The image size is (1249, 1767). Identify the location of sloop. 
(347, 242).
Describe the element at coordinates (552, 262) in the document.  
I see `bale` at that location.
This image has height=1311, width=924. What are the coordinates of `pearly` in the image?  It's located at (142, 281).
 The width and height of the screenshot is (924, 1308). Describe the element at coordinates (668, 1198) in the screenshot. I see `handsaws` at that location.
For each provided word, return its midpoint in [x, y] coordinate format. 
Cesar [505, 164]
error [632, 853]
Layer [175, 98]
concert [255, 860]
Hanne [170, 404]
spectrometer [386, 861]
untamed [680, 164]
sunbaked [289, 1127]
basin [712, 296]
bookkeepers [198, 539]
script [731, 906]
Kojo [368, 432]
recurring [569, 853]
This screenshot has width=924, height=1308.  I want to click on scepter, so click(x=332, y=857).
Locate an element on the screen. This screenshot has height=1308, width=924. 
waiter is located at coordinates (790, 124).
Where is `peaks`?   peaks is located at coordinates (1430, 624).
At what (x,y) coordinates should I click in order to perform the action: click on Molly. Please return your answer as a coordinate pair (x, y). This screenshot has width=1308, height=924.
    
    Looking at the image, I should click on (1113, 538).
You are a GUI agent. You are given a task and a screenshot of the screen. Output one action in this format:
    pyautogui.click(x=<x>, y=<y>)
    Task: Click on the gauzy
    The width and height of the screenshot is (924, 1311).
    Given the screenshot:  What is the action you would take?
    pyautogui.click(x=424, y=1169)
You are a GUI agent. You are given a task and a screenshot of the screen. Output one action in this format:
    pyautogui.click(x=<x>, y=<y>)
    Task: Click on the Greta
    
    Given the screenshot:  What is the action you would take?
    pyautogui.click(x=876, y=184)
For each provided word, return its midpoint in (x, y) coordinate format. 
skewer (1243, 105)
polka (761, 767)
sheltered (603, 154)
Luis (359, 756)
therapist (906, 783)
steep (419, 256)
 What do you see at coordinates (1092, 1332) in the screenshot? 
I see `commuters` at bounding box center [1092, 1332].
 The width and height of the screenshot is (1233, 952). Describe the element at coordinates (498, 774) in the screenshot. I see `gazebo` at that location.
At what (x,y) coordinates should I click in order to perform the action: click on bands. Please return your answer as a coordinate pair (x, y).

════

Task
Format everything from the line containing "therapist (906, 783)" down to the line containing "The width and height of the screenshot is (1233, 952)." in the records above as a numbered list, leaving out any blank lines.

Result for this exercise
1. therapist (906, 783)
2. steep (419, 256)
3.  What do you see at coordinates (1092, 1332) in the screenshot? 
4. I see `commuters` at bounding box center [1092, 1332].
5.  The width and height of the screenshot is (1233, 952). Describe the element at coordinates (498, 774) in the screenshot. I see `gazebo` at that location.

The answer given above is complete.